THE PROBLEM: Scan the entries below for the word "diode", then copy each line that holds it.

BEGIN

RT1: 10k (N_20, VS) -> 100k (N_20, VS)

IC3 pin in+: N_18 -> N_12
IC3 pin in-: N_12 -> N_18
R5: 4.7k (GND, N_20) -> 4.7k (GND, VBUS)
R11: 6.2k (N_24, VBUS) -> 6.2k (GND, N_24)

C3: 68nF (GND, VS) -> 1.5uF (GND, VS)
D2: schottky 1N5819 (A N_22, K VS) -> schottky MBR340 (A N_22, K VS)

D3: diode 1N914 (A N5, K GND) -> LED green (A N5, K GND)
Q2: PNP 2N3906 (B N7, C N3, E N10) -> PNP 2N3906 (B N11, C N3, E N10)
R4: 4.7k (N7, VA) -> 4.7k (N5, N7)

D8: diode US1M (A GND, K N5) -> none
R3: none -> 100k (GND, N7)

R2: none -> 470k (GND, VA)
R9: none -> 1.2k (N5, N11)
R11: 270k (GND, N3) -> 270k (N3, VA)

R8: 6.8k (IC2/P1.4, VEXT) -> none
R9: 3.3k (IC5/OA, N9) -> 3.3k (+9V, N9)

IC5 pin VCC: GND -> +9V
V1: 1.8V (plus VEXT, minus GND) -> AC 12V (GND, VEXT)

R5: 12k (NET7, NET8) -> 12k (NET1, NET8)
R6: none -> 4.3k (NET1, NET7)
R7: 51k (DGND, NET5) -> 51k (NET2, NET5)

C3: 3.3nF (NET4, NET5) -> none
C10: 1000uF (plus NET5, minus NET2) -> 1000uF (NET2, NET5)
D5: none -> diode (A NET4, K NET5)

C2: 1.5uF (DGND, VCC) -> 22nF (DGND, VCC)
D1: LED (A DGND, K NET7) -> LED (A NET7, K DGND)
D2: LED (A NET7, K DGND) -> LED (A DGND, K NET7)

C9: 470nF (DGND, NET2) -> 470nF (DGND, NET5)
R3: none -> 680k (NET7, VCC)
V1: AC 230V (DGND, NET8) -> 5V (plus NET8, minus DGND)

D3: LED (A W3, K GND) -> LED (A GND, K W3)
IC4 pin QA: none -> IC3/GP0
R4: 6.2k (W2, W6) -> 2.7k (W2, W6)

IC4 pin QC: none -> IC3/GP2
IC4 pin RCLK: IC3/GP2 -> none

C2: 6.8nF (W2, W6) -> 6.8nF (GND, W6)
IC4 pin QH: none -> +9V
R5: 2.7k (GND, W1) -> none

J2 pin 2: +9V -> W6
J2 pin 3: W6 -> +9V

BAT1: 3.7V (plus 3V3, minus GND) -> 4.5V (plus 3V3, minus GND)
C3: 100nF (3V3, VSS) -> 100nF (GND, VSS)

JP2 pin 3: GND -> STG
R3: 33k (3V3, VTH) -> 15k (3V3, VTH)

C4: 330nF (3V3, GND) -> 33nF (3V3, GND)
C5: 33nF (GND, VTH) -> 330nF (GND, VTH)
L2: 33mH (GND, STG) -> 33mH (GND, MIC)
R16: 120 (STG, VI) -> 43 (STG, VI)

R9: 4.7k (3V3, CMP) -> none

END

RESPONSE TO THIS EXERCISE:
D3: diode 1N914 (A N5, K GND) -> LED green (A N5, K GND)
D8: diode US1M (A GND, K N5) -> none
D5: none -> diode (A NET4, K NET5)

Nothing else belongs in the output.